-- Task instructions --
Report the number of lines in the data below that hold "yellow", without any other words.
*** Input data Section Begins ***
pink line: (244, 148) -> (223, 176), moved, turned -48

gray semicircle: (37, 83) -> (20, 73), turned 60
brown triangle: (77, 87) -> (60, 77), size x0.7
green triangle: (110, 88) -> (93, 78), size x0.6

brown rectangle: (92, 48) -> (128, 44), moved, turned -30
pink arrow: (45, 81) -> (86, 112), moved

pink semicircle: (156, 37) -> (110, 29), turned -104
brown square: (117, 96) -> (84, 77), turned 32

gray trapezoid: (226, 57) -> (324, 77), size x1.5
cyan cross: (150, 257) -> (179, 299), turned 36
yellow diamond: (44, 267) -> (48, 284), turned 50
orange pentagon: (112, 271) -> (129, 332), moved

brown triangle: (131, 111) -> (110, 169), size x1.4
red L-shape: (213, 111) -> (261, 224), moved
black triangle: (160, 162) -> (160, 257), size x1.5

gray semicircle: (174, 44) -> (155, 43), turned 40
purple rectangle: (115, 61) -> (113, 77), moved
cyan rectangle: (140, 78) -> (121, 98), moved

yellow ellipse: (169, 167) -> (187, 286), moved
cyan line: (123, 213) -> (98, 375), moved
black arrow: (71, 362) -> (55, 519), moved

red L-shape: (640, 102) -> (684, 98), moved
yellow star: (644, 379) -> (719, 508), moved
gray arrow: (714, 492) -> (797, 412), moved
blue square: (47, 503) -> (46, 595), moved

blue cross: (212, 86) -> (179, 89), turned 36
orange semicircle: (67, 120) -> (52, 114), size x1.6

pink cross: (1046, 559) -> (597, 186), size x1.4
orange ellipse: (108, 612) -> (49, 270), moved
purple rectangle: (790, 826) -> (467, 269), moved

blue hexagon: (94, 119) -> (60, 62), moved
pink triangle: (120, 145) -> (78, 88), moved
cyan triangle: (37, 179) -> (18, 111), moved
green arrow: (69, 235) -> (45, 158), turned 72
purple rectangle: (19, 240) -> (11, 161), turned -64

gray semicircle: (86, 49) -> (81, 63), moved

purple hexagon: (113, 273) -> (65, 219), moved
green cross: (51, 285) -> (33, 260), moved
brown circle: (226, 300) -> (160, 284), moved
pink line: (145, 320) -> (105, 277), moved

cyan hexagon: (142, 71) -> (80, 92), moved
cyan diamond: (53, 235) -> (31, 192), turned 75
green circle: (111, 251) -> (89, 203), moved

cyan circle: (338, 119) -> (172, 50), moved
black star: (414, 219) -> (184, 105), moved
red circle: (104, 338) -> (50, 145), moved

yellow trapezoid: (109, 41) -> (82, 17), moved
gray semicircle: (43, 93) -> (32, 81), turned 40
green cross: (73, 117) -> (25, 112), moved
*** Input data Section Ends ***
-- Solution to the problem --
4